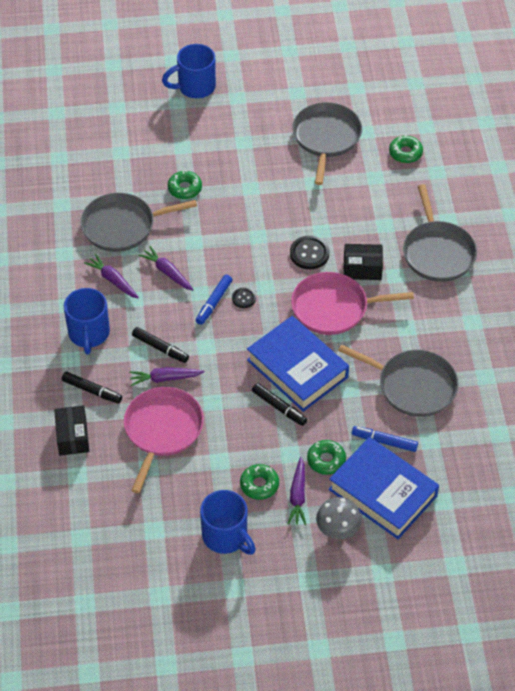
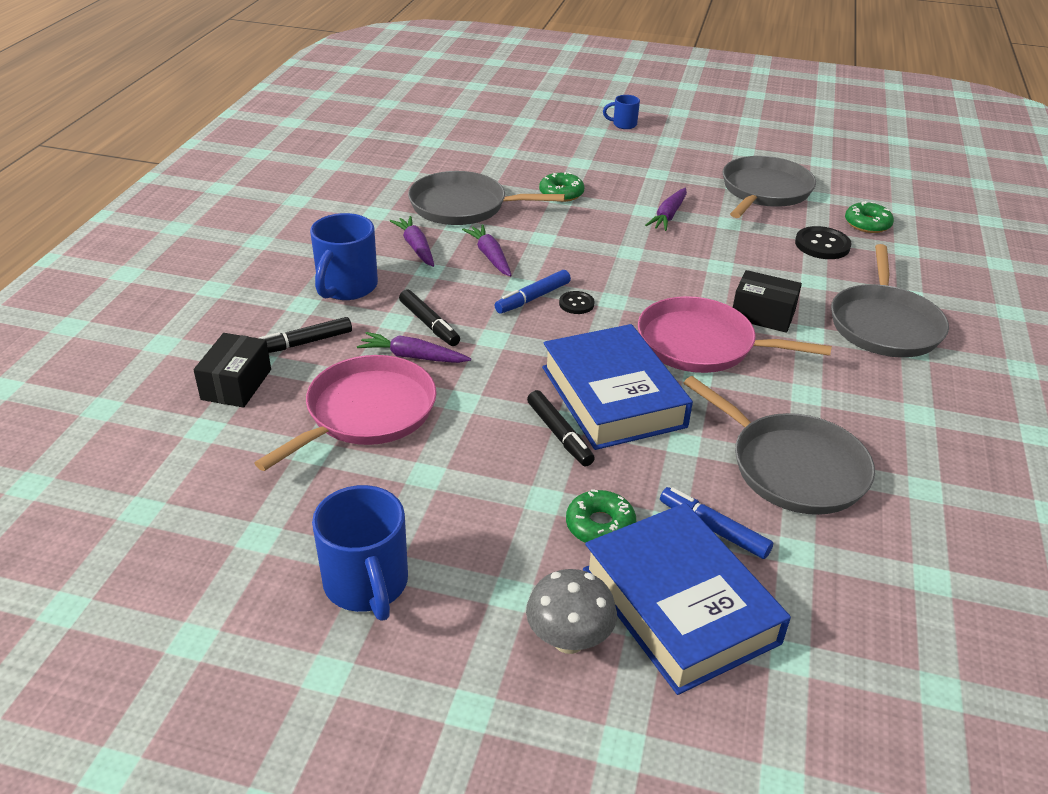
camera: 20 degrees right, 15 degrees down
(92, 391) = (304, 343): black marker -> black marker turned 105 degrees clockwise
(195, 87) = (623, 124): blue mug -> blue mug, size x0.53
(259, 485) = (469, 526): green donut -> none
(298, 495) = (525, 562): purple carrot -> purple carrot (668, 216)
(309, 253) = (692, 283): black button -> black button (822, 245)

· · · · ·

→ **WHAT TO PRODUCE**:
How many lines in these entries contain the string "black"? State the number and nothing more.

→ **RESPONSE TO THIS TASK**:
2